▸ **Task directions**:
Copy out every line of the data below word for word, changing nothing.

Dataset entries:
━━━━━━

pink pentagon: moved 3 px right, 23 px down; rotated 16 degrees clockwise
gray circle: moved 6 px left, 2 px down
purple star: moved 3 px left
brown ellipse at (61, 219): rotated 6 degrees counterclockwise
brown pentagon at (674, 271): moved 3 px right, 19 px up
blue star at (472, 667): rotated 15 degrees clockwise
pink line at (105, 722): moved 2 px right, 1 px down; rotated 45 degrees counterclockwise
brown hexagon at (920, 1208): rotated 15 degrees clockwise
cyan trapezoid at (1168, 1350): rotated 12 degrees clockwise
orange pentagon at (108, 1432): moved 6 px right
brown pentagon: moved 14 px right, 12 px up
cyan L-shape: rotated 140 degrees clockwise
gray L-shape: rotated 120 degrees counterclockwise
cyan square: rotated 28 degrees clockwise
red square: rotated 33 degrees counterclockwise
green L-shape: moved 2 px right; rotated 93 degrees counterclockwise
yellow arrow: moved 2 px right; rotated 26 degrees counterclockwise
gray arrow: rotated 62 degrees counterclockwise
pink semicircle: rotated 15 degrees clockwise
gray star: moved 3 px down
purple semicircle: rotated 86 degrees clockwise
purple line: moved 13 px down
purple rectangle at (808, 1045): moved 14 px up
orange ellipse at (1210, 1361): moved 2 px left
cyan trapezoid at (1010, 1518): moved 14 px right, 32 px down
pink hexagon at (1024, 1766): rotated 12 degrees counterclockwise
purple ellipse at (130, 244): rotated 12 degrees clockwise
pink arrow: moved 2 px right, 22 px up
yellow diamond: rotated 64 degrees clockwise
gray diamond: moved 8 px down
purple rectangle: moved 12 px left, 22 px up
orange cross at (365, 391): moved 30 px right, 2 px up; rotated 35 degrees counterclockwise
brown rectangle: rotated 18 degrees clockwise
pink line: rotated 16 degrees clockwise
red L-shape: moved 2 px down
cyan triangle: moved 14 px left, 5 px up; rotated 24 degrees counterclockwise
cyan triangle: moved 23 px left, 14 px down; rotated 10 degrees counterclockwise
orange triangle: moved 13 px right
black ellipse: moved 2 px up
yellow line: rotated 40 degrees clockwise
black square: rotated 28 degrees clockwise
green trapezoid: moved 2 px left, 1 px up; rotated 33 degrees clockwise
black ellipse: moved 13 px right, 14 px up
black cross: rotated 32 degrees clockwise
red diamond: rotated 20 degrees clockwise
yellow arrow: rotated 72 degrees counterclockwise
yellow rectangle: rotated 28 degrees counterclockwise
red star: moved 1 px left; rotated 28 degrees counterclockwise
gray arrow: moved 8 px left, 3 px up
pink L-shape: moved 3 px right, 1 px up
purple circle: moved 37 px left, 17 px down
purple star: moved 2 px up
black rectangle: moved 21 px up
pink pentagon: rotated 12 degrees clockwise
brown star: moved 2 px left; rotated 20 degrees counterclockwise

━━━━━━

▸ **Task answer**:
pink pentagon: moved 3 px right, 23 px down; rotated 16 degrees clockwise
gray circle: moved 6 px left, 2 px down
purple star: moved 3 px left
brown ellipse at (61, 219): rotated 6 degrees counterclockwise
brown pentagon at (674, 271): moved 3 px right, 19 px up
blue star at (472, 667): rotated 15 degrees clockwise
pink line at (105, 722): moved 2 px right, 1 px down; rotated 45 degrees counterclockwise
brown hexagon at (920, 1208): rotated 15 degrees clockwise
cyan trapezoid at (1168, 1350): rotated 12 degrees clockwise
orange pentagon at (108, 1432): moved 6 px right
brown pentagon: moved 14 px right, 12 px up
cyan L-shape: rotated 140 degrees clockwise
gray L-shape: rotated 120 degrees counterclockwise
cyan square: rotated 28 degrees clockwise
red square: rotated 33 degrees counterclockwise
green L-shape: moved 2 px right; rotated 93 degrees counterclockwise
yellow arrow: moved 2 px right; rotated 26 degrees counterclockwise
gray arrow: rotated 62 degrees counterclockwise
pink semicircle: rotated 15 degrees clockwise
gray star: moved 3 px down
purple semicircle: rotated 86 degrees clockwise
purple line: moved 13 px down
purple rectangle at (808, 1045): moved 14 px up
orange ellipse at (1210, 1361): moved 2 px left
cyan trapezoid at (1010, 1518): moved 14 px right, 32 px down
pink hexagon at (1024, 1766): rotated 12 degrees counterclockwise
purple ellipse at (130, 244): rotated 12 degrees clockwise
pink arrow: moved 2 px right, 22 px up
yellow diamond: rotated 64 degrees clockwise
gray diamond: moved 8 px down
purple rectangle: moved 12 px left, 22 px up
orange cross at (365, 391): moved 30 px right, 2 px up; rotated 35 degrees counterclockwise
brown rectangle: rotated 18 degrees clockwise
pink line: rotated 16 degrees clockwise
red L-shape: moved 2 px down
cyan triangle: moved 14 px left, 5 px up; rotated 24 degrees counterclockwise
cyan triangle: moved 23 px left, 14 px down; rotated 10 degrees counterclockwise
orange triangle: moved 13 px right
black ellipse: moved 2 px up
yellow line: rotated 40 degrees clockwise
black square: rotated 28 degrees clockwise
green trapezoid: moved 2 px left, 1 px up; rotated 33 degrees clockwise
black ellipse: moved 13 px right, 14 px up
black cross: rotated 32 degrees clockwise
red diamond: rotated 20 degrees clockwise
yellow arrow: rotated 72 degrees counterclockwise
yellow rectangle: rotated 28 degrees counterclockwise
red star: moved 1 px left; rotated 28 degrees counterclockwise
gray arrow: moved 8 px left, 3 px up
pink L-shape: moved 3 px right, 1 px up
purple circle: moved 37 px left, 17 px down
purple star: moved 2 px up
black rectangle: moved 21 px up
pink pentagon: rotated 12 degrees clockwise
brown star: moved 2 px left; rotated 20 degrees counterclockwise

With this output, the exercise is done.